Wherever the word "white" occurs in the listing below, copy that whole line.

# MATERIAL PROVIDED:
::::::::
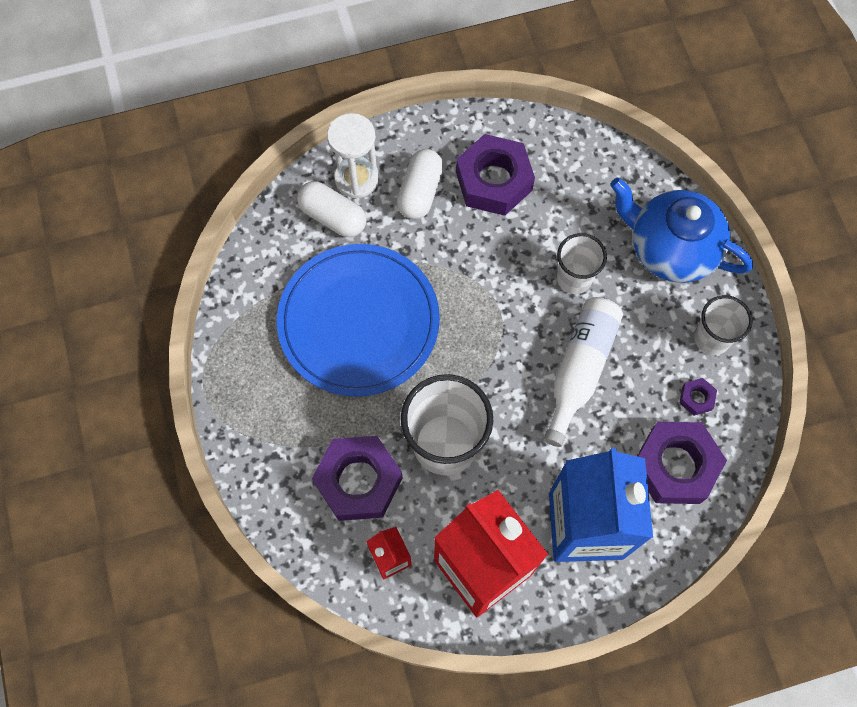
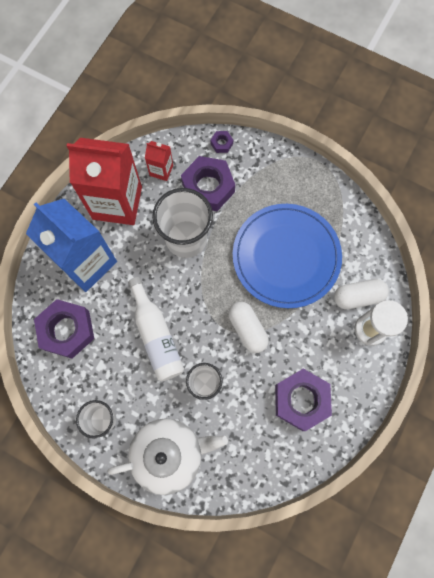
camera: 135 degrees right, 5 degrees up
(420, 192) = (331, 354): white capsule -> white capsule (247, 329)
(670, 249) = (169, 453): blue teapot -> white teapot
(696, 398) = (84, 377): purple nut -> purple nut (221, 143)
::::::::
# SOLUTION:
(420, 192) = (331, 354): white capsule -> white capsule (247, 329)
(670, 249) = (169, 453): blue teapot -> white teapot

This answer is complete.